Task instructions.
Down to the last line, print the entries below exactly, and keep every picture out of the copy.

Stored data.

-=-=-=-=-

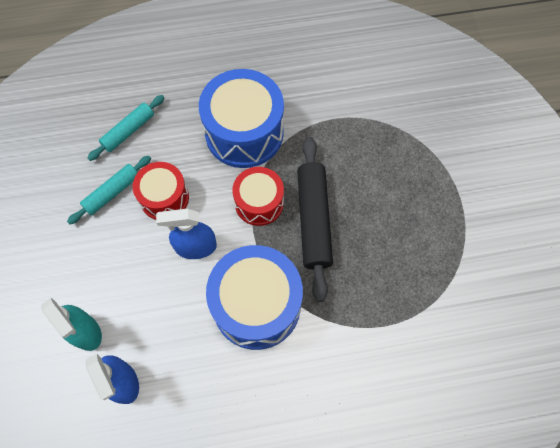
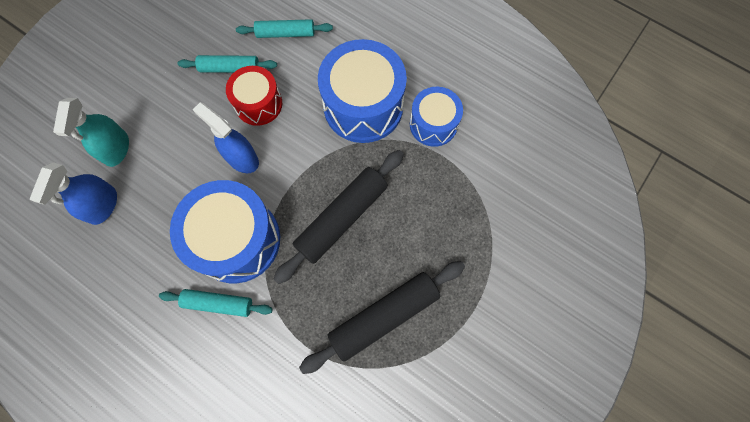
camera: 45 degrees right, 5 degrees up
(259, 203) = (317, 168): red drum -> none
(293, 360) = (218, 303): none -> turquoise rolling pin
(305, 103) = (433, 124): none -> blue drum
(411, 256) = (384, 316): none -> black rolling pin

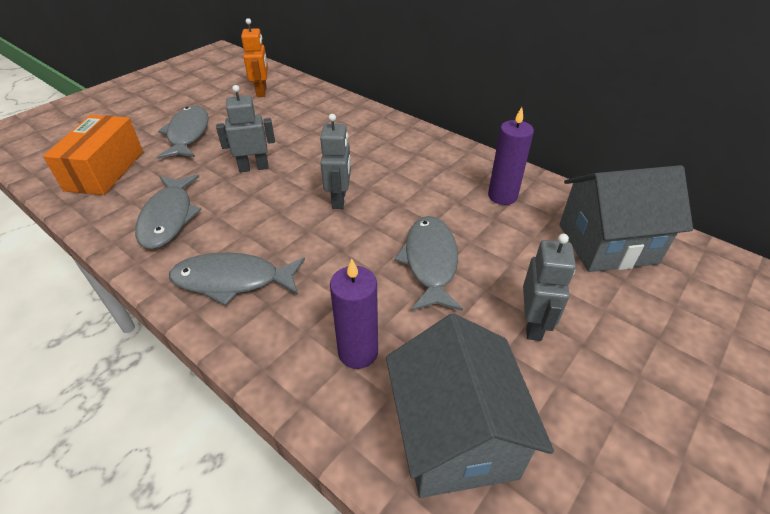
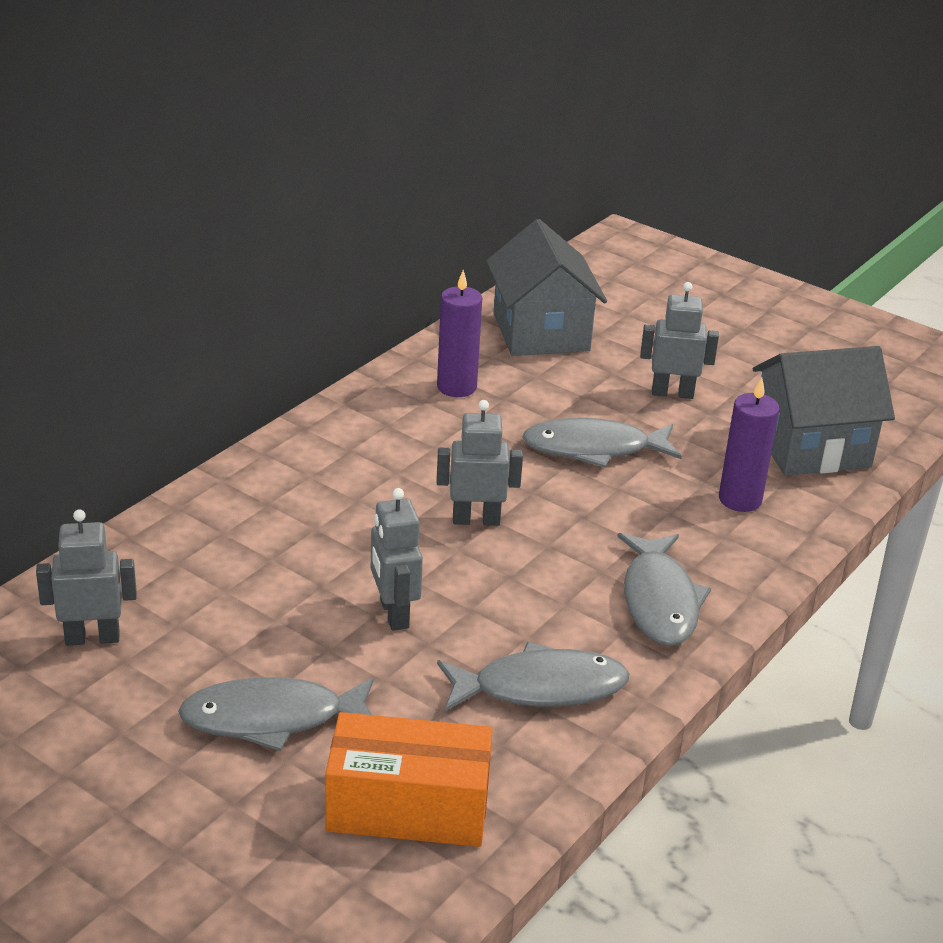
camera: 95 degrees left, 10 degrees down
(262, 92) = (92, 638): orange robot -> grey robot

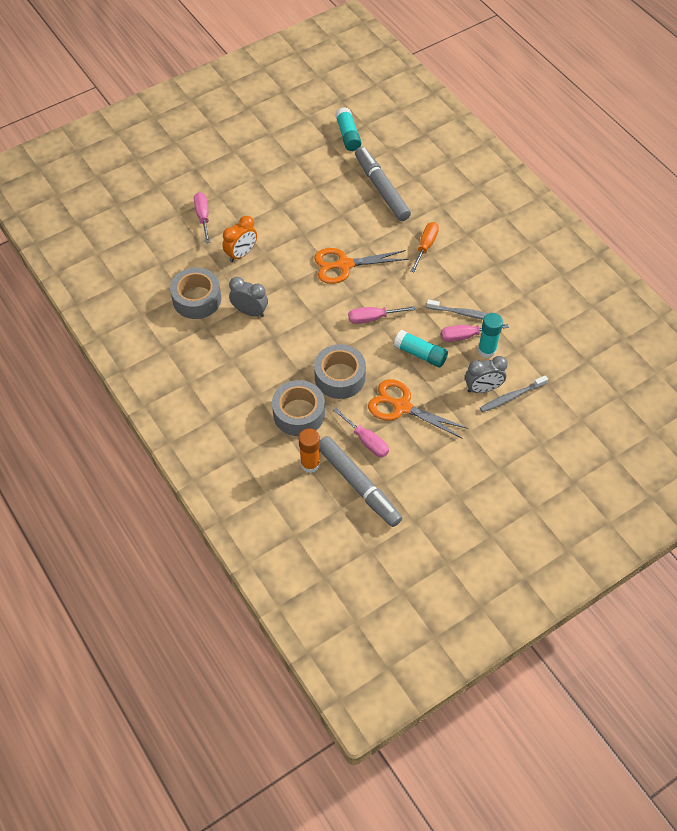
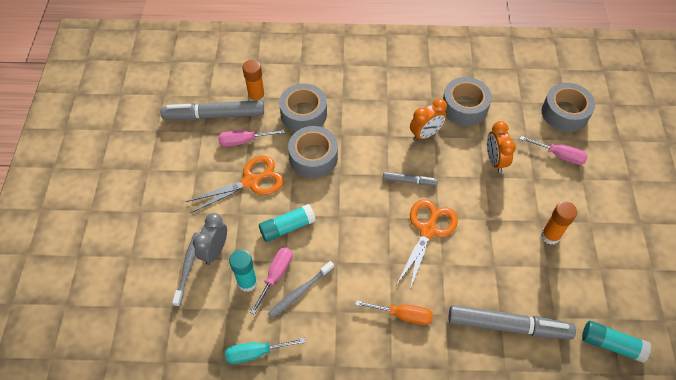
camera: 125 degrees right, 0 degrees up
(151, 230) = (565, 113): none -> grey tape
(250, 311) = (425, 134): grey clock -> orange clock
(287, 194) = (550, 236): none -> orange glue stick
(308, 299) = (409, 181): none -> grey marker
(373, 318) = (352, 216): pink screwdriver -> none
(425, 246) = (403, 315): orange screwdriver -> orange screwdriver turned 45 degrees counterclockwise
(529, 312) = (256, 353): none -> turquoise screwdriver

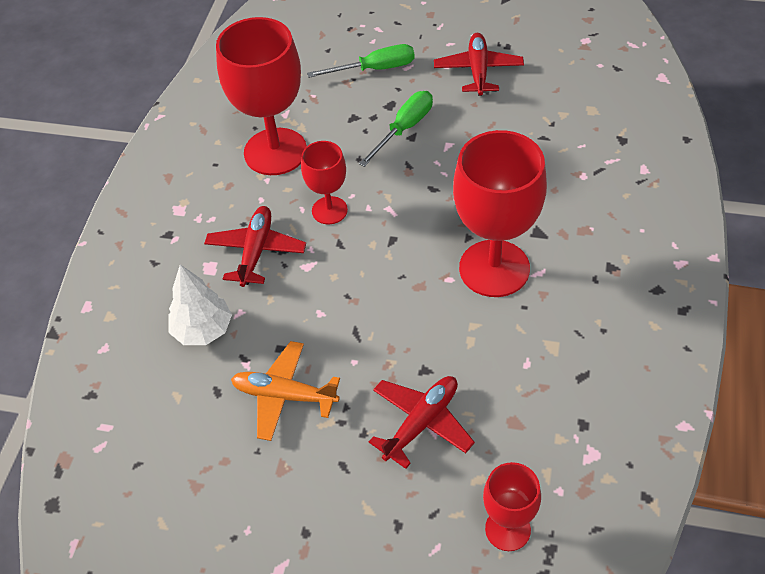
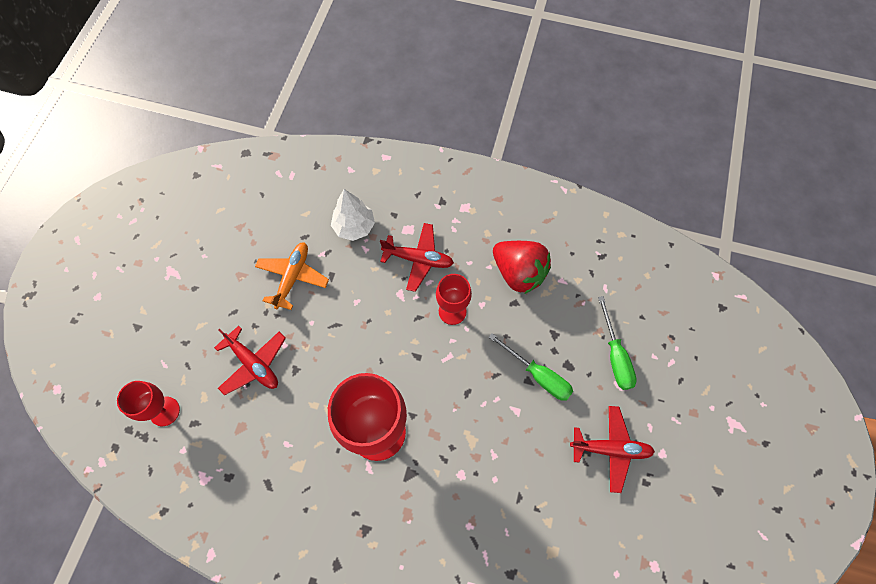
camera: 90 degrees right, 15 degrees up
(275, 152) = (518, 273): red goblet -> red strawberry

-=-=-=-=-

Worked solution.
camera: 45 degrees right, 5 degrees up
(259, 203) = (317, 168): red drum -> none
(293, 360) = (218, 303): none -> turquoise rolling pin
(305, 103) = (433, 124): none -> blue drum
(411, 256) = (384, 316): none -> black rolling pin

camera: 95 degrees left, 10 degrees down
(262, 92) = (92, 638): orange robot -> grey robot

camera: 125 degrees right, 0 degrees up
(151, 230) = (565, 113): none -> grey tape
(250, 311) = (425, 134): grey clock -> orange clock
(287, 194) = (550, 236): none -> orange glue stick
(308, 299) = (409, 181): none -> grey marker
(373, 318) = (352, 216): pink screwdriver -> none
(425, 246) = (403, 315): orange screwdriver -> orange screwdriver turned 45 degrees counterclockwise
(529, 312) = (256, 353): none -> turquoise screwdriver

camera: 90 degrees right, 15 degrees up
(275, 152) = (518, 273): red goblet -> red strawberry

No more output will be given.